DATASET ENTRIES –
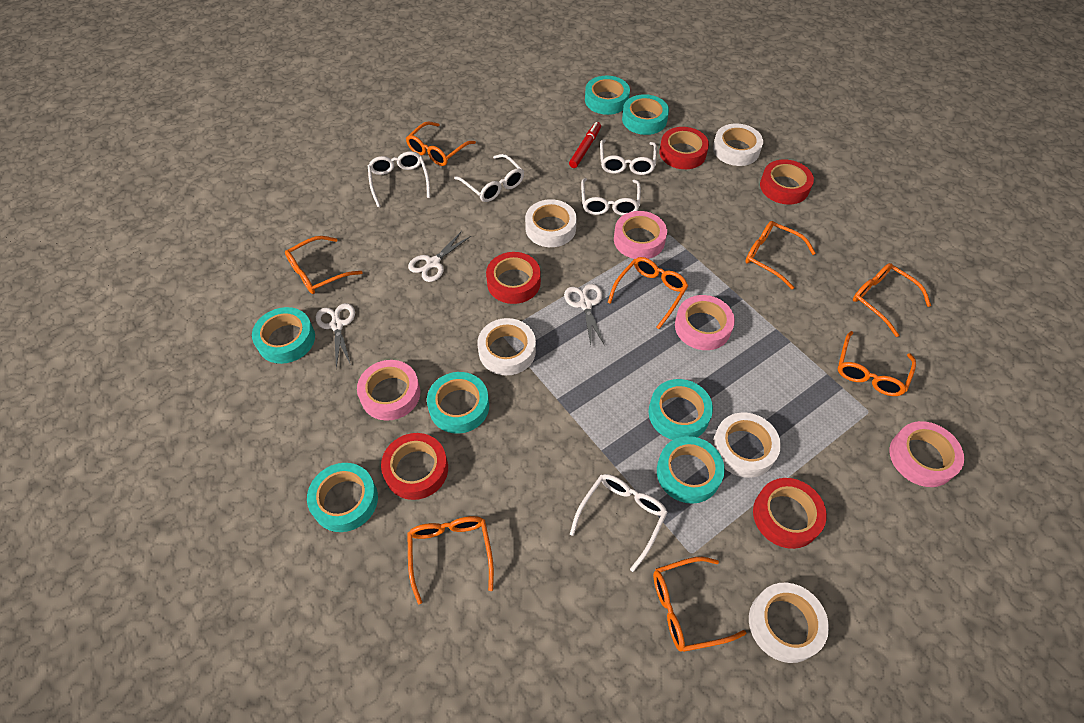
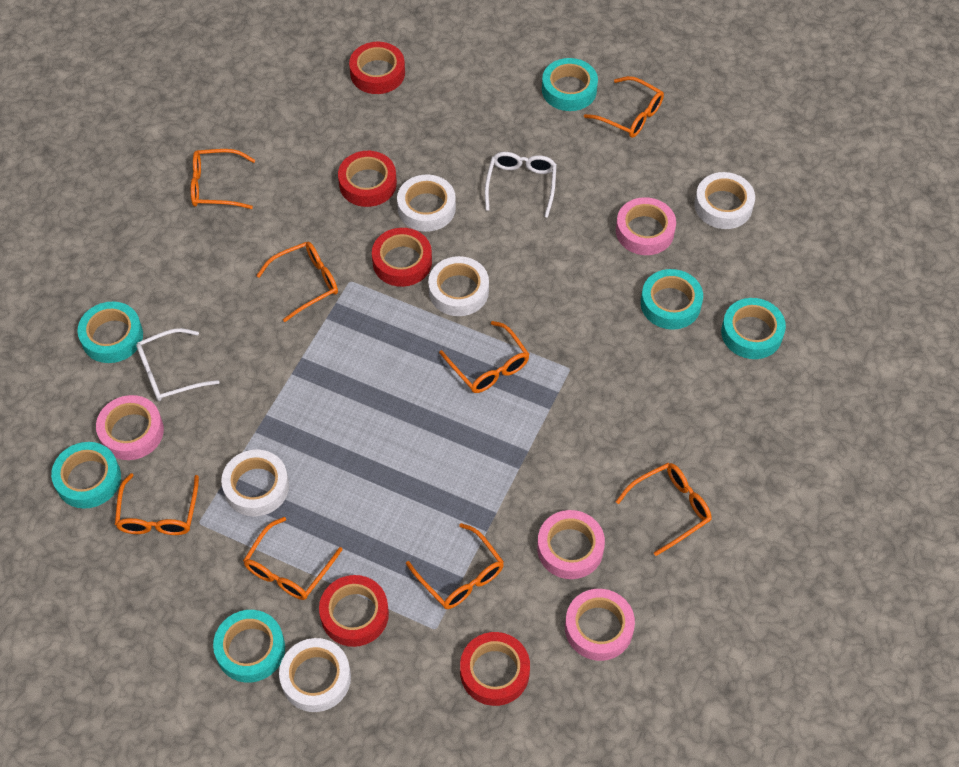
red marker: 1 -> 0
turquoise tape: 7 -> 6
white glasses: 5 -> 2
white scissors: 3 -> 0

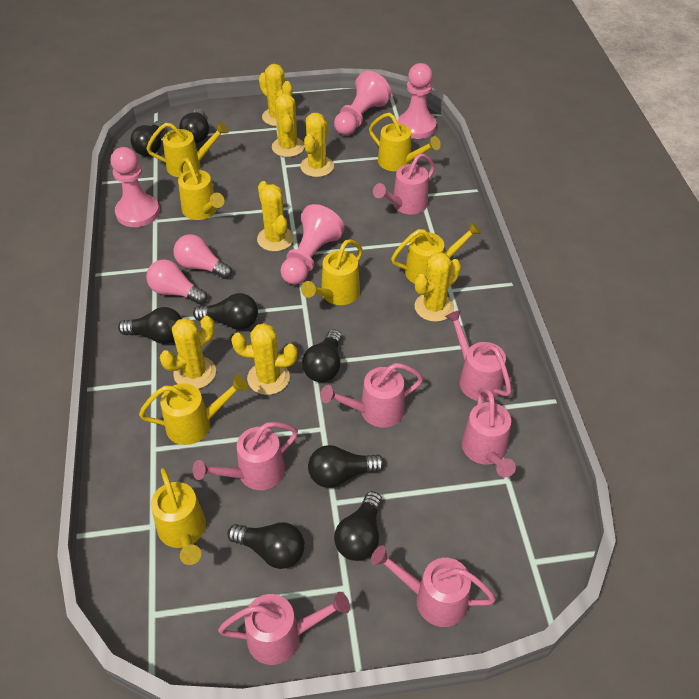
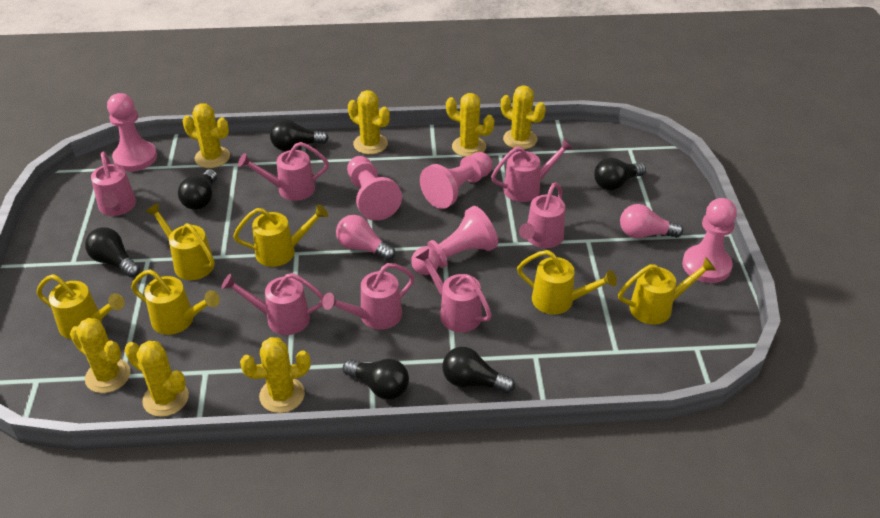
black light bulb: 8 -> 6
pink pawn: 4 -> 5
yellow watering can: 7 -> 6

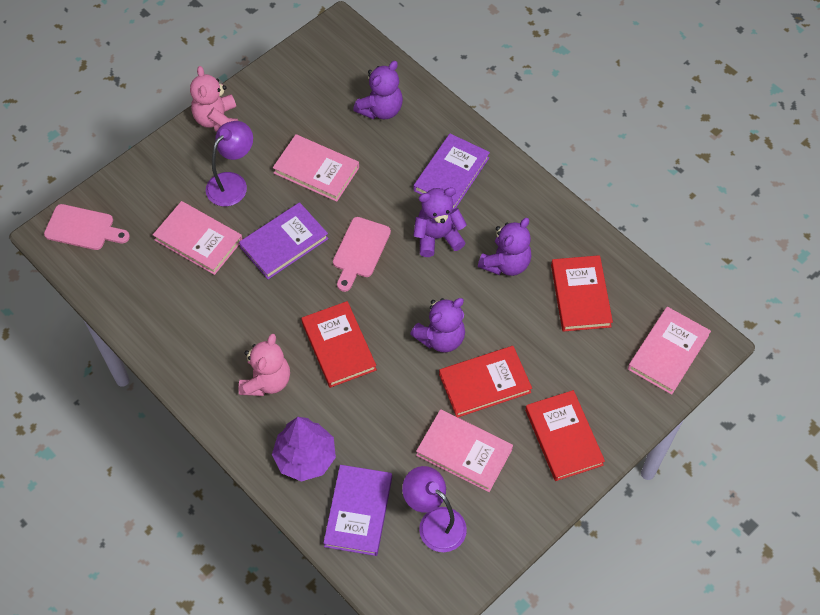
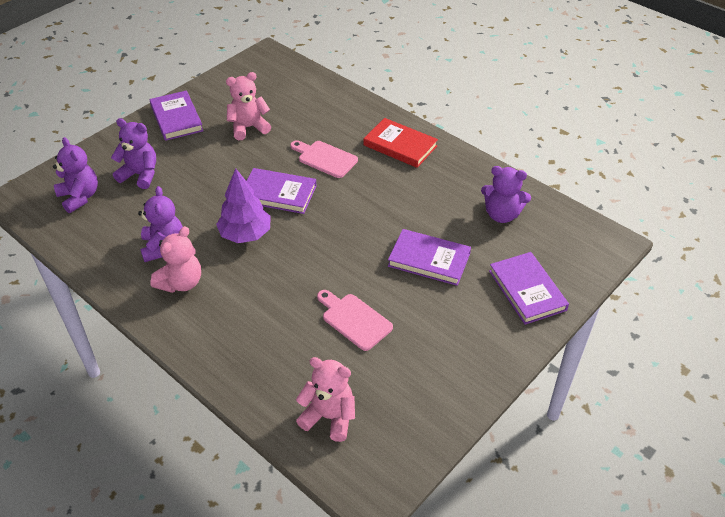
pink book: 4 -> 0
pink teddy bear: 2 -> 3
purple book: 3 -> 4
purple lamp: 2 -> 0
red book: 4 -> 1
==
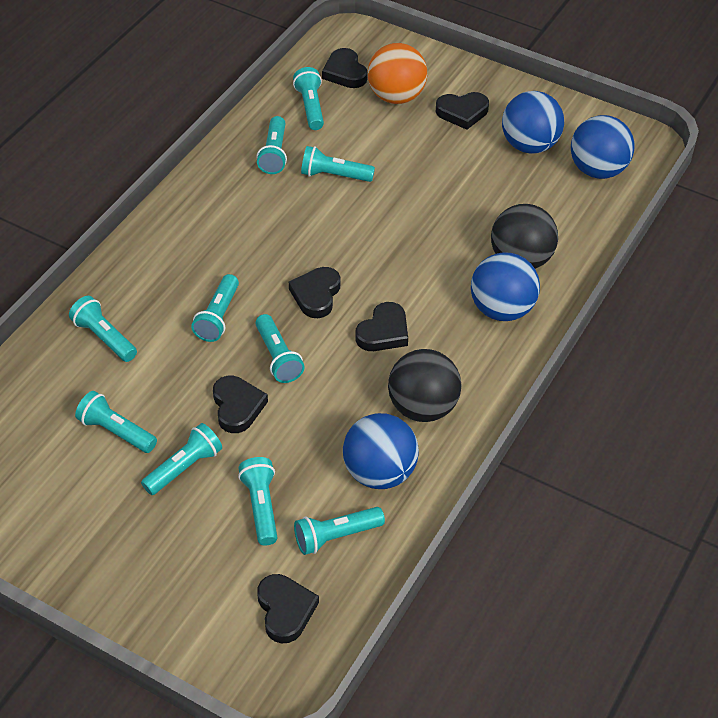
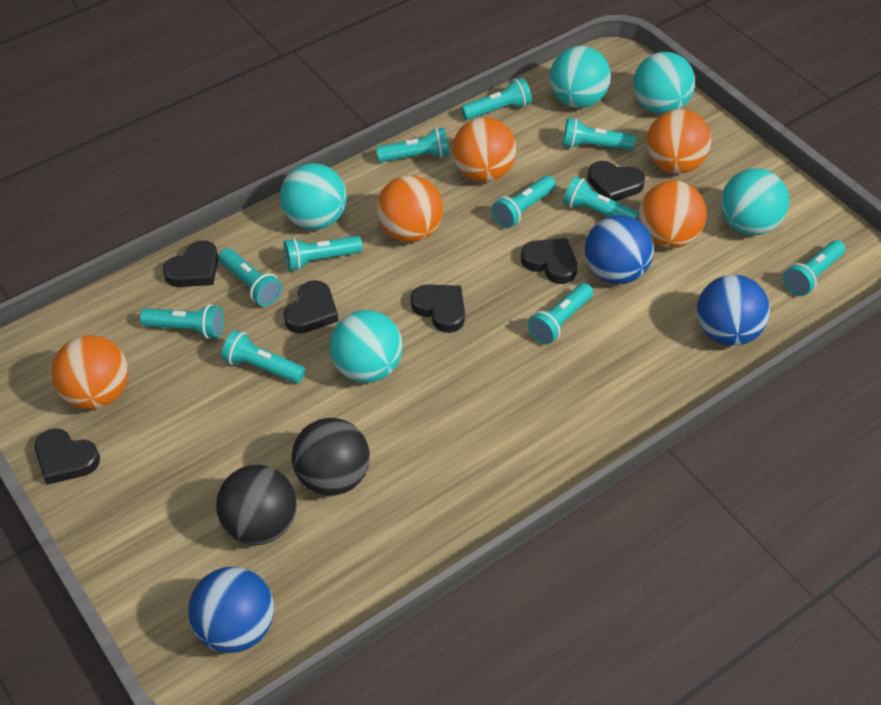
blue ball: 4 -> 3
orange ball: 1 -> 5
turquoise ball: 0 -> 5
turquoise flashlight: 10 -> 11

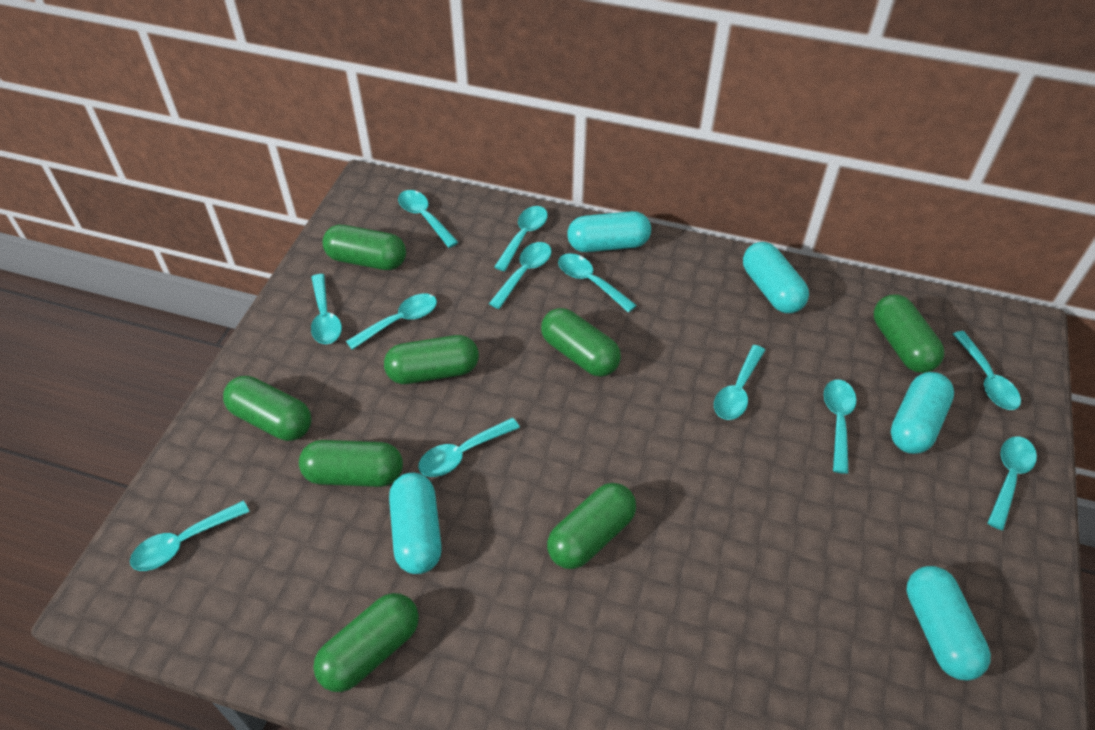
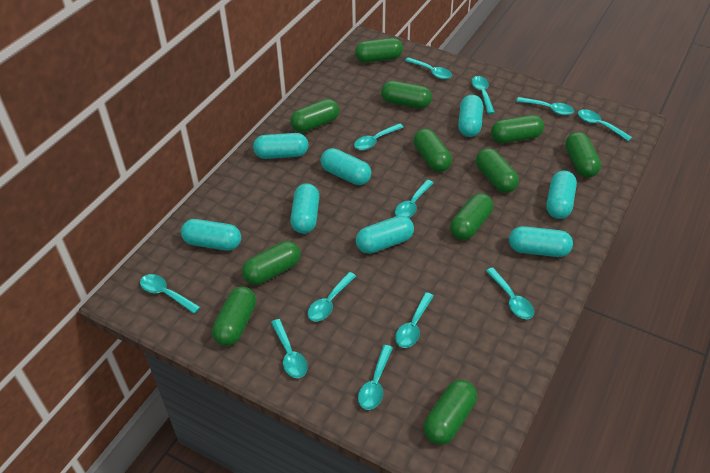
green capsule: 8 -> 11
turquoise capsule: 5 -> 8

BRIEF –
Reproduce the listing above exactly from the line containing "orange ball: 1 -> 5" up to and including the line containing "turquoise capsule: 5 -> 8", omitting any images and everything outside those lines.

TASK ANSWER –
orange ball: 1 -> 5
turquoise ball: 0 -> 5
turquoise flashlight: 10 -> 11

green capsule: 8 -> 11
turquoise capsule: 5 -> 8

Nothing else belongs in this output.